== Segment start ==
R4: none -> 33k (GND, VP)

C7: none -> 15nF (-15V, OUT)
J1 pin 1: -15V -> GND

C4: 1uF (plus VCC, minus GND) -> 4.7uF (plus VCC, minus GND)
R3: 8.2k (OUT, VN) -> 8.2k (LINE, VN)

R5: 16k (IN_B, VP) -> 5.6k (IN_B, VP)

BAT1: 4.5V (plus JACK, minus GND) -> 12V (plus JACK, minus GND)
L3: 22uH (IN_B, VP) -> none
== Segment end ==
== Segment start ==
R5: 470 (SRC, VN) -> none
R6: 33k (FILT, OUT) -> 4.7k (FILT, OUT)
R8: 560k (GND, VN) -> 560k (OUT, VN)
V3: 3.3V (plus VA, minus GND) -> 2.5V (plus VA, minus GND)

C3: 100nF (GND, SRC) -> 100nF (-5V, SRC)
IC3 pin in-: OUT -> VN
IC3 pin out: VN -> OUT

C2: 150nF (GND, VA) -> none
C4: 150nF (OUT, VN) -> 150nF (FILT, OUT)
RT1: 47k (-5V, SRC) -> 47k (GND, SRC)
== Segment end ==
== Segment start ==
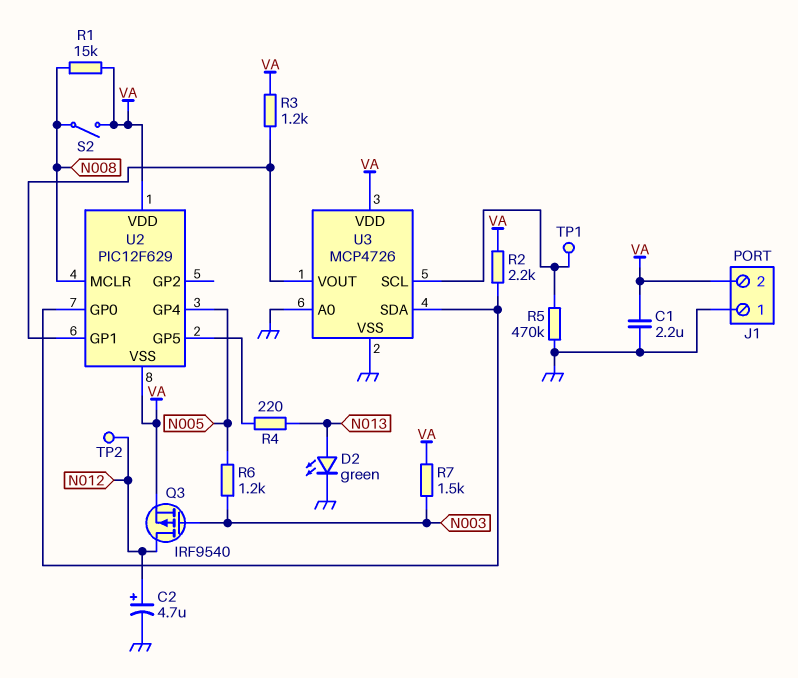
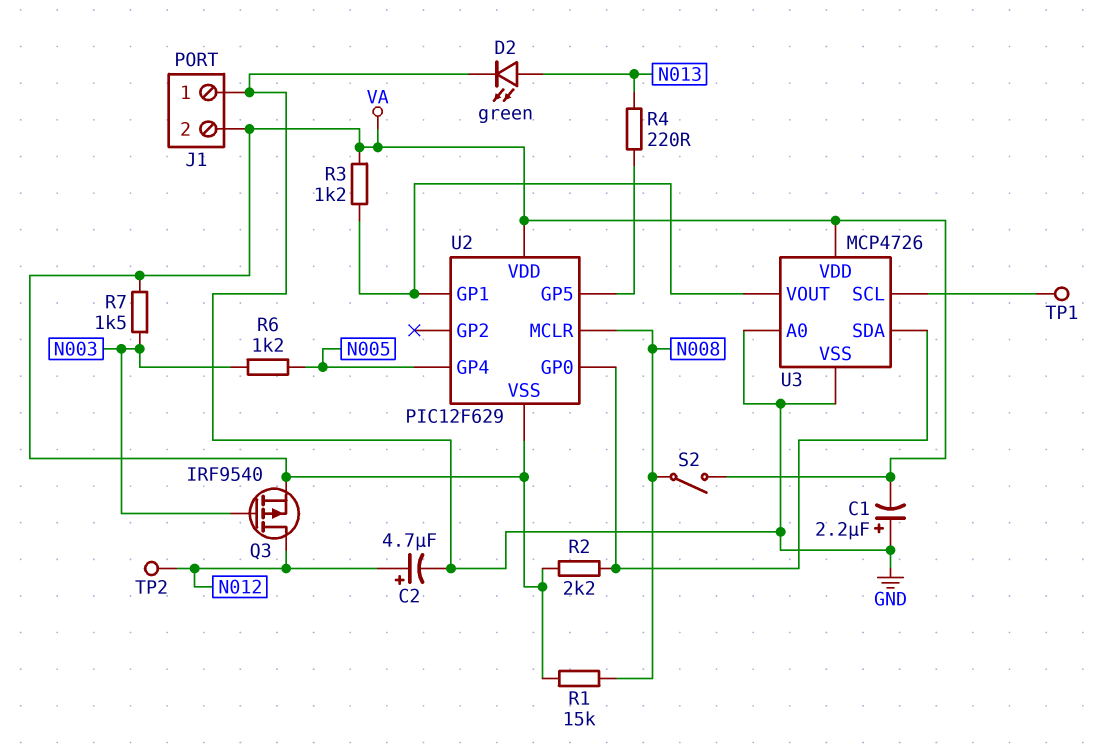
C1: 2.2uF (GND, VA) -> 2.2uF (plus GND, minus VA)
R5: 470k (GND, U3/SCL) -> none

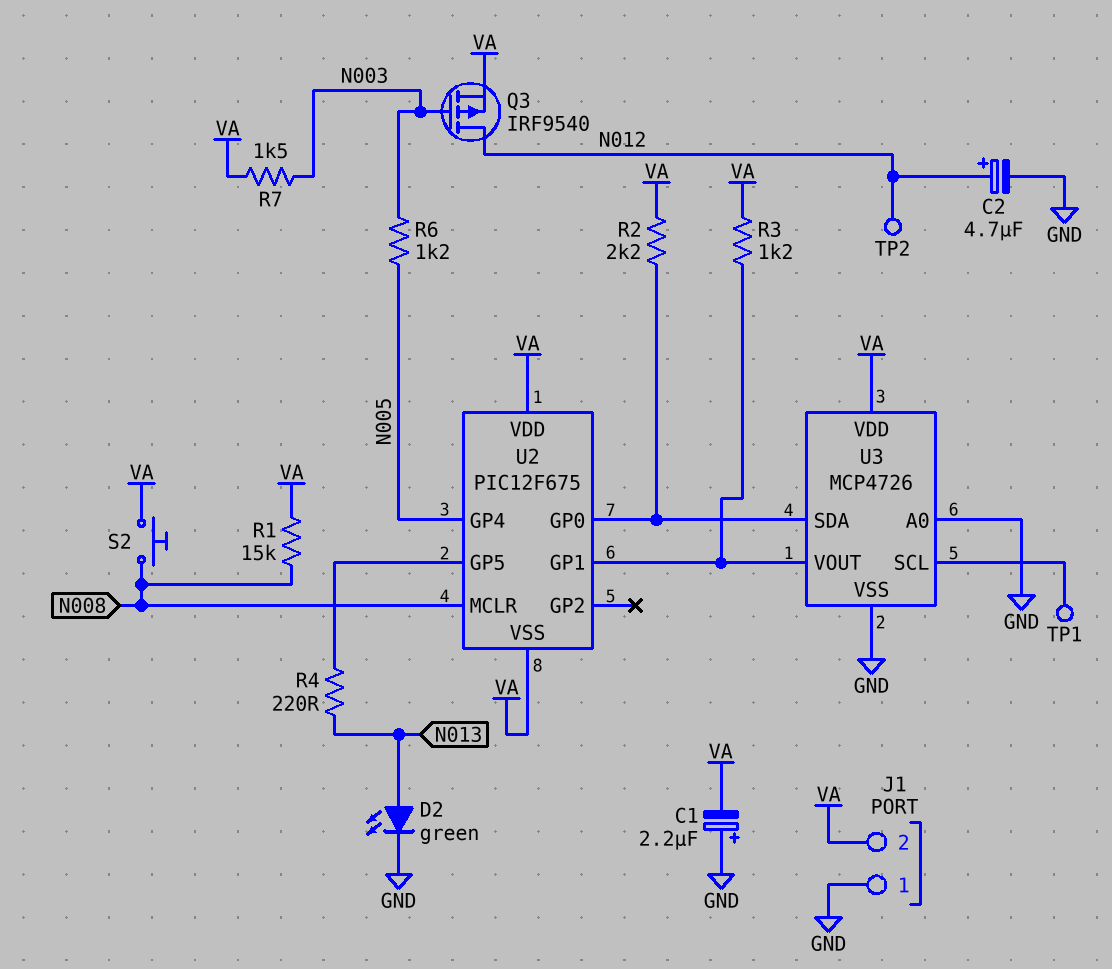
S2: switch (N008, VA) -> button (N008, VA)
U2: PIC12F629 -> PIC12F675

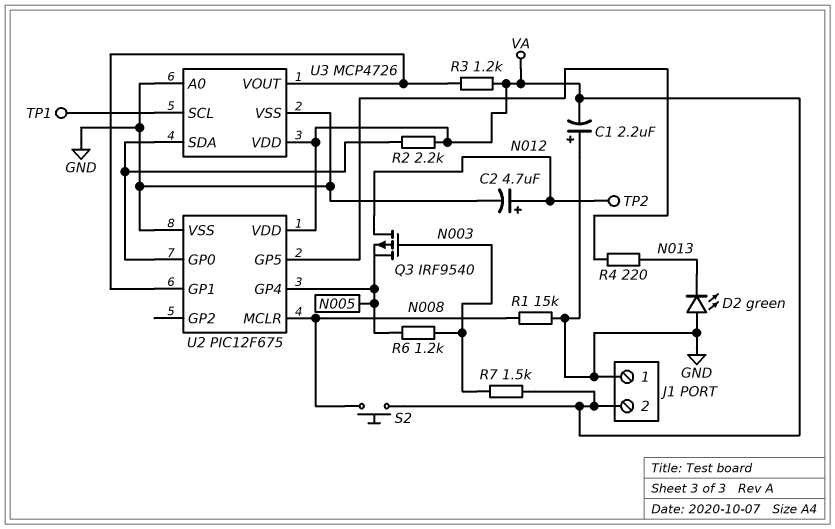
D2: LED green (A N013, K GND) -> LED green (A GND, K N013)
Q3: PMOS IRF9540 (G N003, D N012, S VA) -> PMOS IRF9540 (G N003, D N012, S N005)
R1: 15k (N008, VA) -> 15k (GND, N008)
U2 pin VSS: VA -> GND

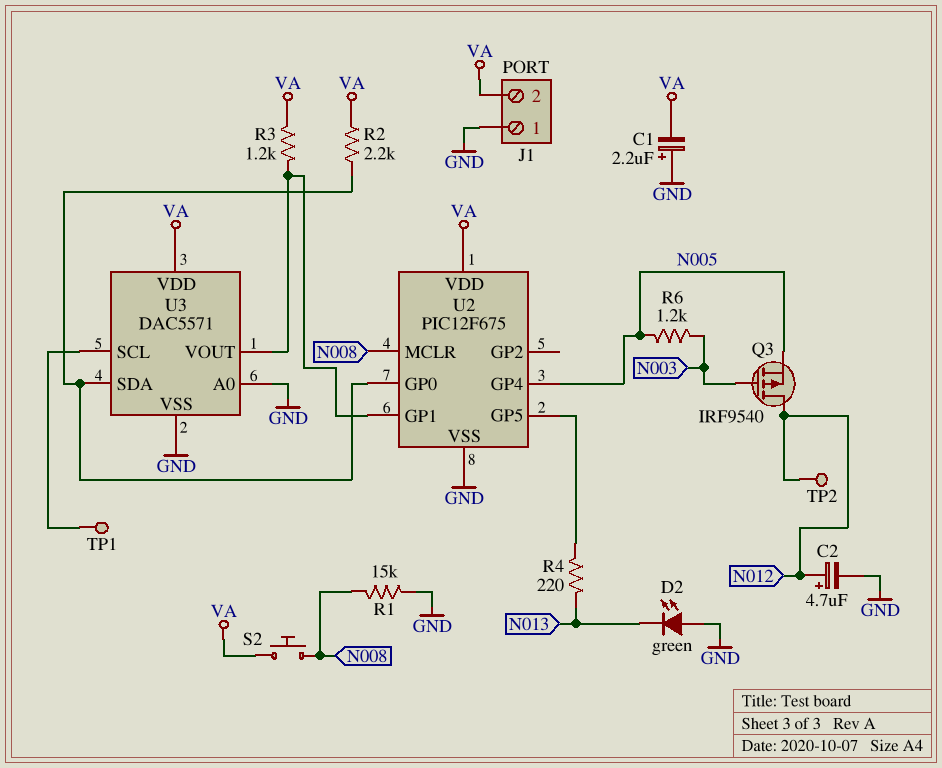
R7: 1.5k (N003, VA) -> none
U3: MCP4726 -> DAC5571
== Segment end ==
[Work to complete] Please make an exact copy of the lines above from the line with "V3: 3.3V (plus" through the line with "RT1: 47k (-5V, SRC) -> 47k (GND, SRC)", both ends included.

[Task result]
V3: 3.3V (plus VA, minus GND) -> 2.5V (plus VA, minus GND)

C3: 100nF (GND, SRC) -> 100nF (-5V, SRC)
IC3 pin in-: OUT -> VN
IC3 pin out: VN -> OUT

C2: 150nF (GND, VA) -> none
C4: 150nF (OUT, VN) -> 150nF (FILT, OUT)
RT1: 47k (-5V, SRC) -> 47k (GND, SRC)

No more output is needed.